* [TASK INSTRUCTIONS]:
Print word for word the records from the line containing "orange teapot: 0 -> 1" through the end.

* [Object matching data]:
......

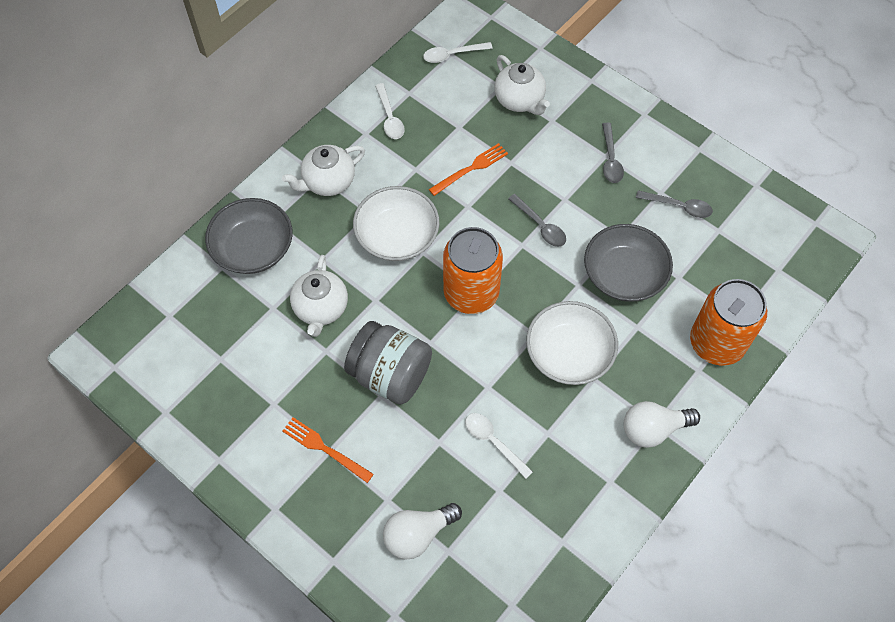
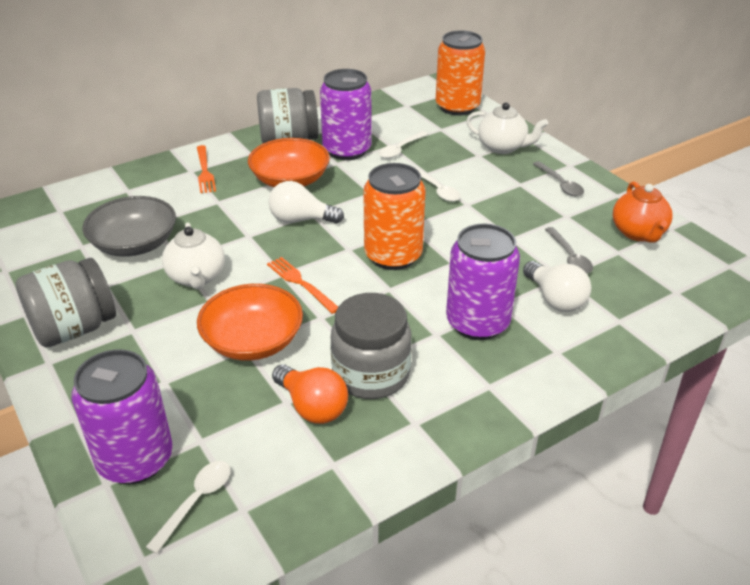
grey bowl: 2 -> 1
grey jar: 1 -> 3
grey spoon: 3 -> 2
orange bowl: 0 -> 2
orange light bulb: 0 -> 1
orange teapot: 0 -> 1
purple can: 0 -> 3
white bowl: 2 -> 0
white teapot: 3 -> 2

......

* [SOLUTION TO THE PROBLEM]:
orange teapot: 0 -> 1
purple can: 0 -> 3
white bowl: 2 -> 0
white teapot: 3 -> 2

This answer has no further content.